### WORK REQUEST
Exactly as written, reproduce the lines from the one that contains "D3: none -> zener (A N_29, K VDD)" through the end of the records.

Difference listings
════════════════════

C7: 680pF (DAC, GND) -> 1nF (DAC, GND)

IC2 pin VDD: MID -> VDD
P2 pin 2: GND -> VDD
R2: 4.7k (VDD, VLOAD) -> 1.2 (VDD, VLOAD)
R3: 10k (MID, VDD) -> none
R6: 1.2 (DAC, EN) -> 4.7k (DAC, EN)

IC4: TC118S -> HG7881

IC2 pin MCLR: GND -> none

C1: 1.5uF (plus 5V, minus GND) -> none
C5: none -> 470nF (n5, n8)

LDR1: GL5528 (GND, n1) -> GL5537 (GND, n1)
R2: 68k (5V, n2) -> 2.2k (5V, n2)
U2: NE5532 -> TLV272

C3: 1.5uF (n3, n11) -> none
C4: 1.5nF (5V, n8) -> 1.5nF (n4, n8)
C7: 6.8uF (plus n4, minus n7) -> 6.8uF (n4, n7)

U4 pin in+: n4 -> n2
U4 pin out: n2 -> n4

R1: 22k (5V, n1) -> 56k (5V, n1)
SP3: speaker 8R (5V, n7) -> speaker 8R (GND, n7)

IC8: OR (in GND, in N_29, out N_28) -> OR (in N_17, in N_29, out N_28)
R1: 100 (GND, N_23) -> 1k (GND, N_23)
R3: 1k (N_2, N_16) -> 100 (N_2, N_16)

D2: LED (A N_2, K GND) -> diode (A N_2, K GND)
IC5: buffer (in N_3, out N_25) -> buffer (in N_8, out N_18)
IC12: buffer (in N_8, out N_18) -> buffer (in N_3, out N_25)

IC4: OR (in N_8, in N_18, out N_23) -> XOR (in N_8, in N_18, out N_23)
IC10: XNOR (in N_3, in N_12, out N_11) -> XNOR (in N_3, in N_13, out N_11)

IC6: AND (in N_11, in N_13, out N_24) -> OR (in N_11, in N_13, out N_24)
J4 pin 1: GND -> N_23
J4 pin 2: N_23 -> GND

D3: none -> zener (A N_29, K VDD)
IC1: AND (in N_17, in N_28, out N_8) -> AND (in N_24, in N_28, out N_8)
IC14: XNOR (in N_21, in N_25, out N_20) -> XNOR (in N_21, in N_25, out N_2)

════════════════════

### OUTPUT
D3: none -> zener (A N_29, K VDD)
IC1: AND (in N_17, in N_28, out N_8) -> AND (in N_24, in N_28, out N_8)
IC14: XNOR (in N_21, in N_25, out N_20) -> XNOR (in N_21, in N_25, out N_2)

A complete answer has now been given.